▶ _Your task_:
Below are the entries; transcribe them exactly and drop every picture.

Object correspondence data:
Content starts

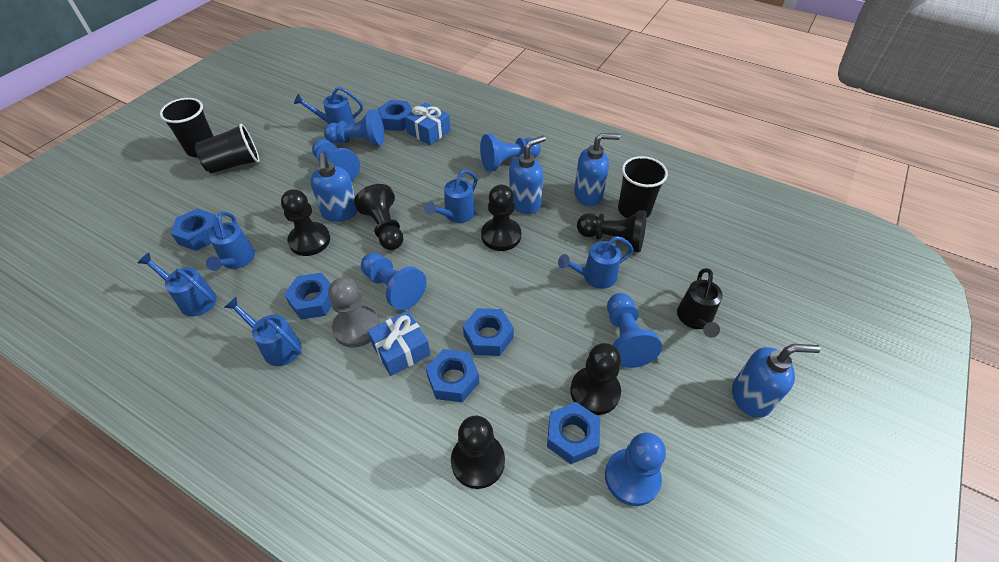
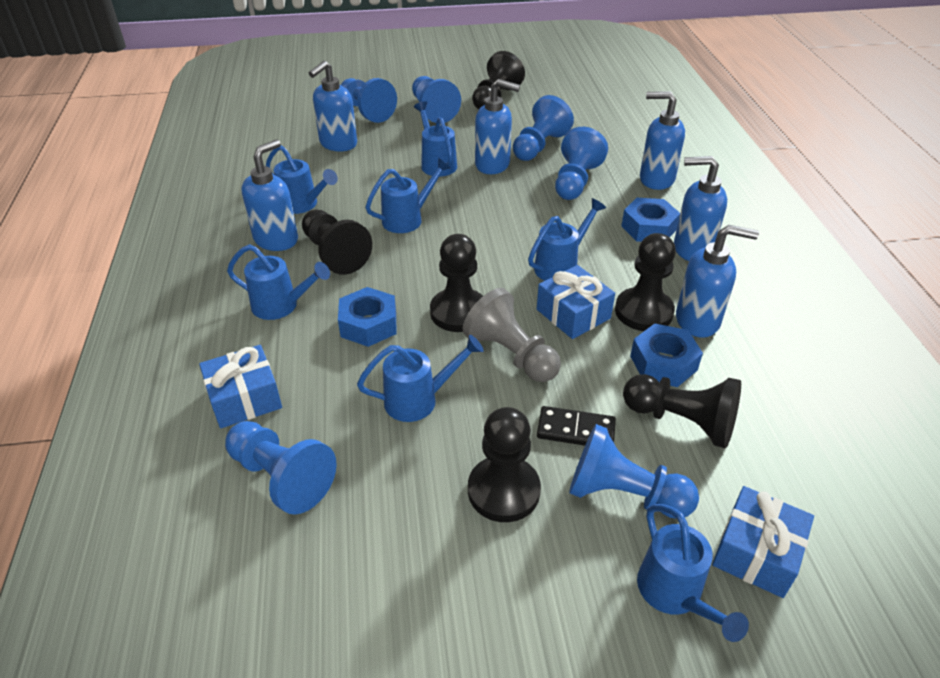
black cup: 3 -> 0
black domino: 0 -> 1
black watering can: 1 -> 0
blue gift: 2 -> 3
blue nut: 6 -> 3
blue soap dispenser: 4 -> 6
blue watering can: 6 -> 7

Content ends

▶ _Solution to the exercise_:
black cup: 3 -> 0
black domino: 0 -> 1
black watering can: 1 -> 0
blue gift: 2 -> 3
blue nut: 6 -> 3
blue soap dispenser: 4 -> 6
blue watering can: 6 -> 7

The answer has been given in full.